## What you have to do
Extract all lines that hold "first" from the records below.

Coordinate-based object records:
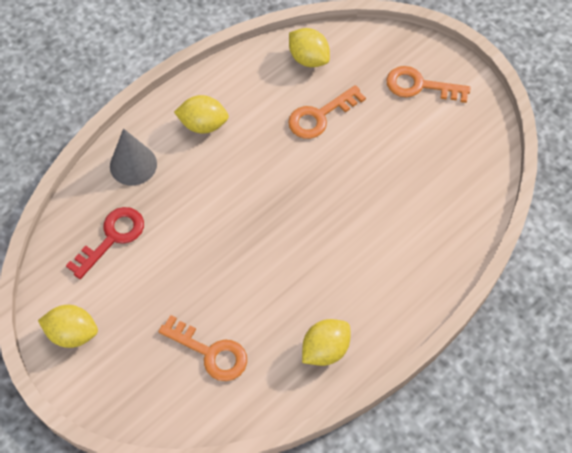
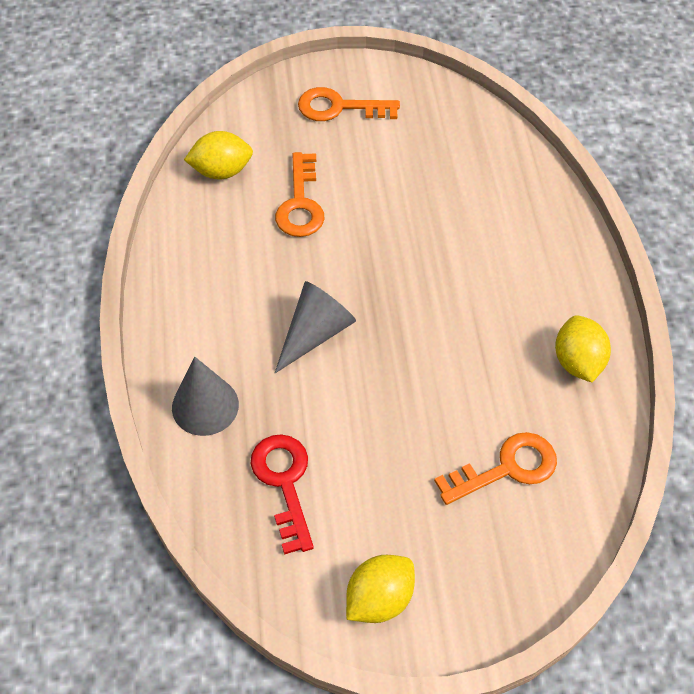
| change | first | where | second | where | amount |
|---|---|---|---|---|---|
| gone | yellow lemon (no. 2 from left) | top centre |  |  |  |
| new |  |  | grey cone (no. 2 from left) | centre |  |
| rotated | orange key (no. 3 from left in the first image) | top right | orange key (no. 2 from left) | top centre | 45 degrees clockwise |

## Solution for this exercise
| change | first | where | second | where | amount |
| rotated | orange key (no. 3 from left in the first image) | top right | orange key (no. 2 from left) | top centre | 45 degrees clockwise |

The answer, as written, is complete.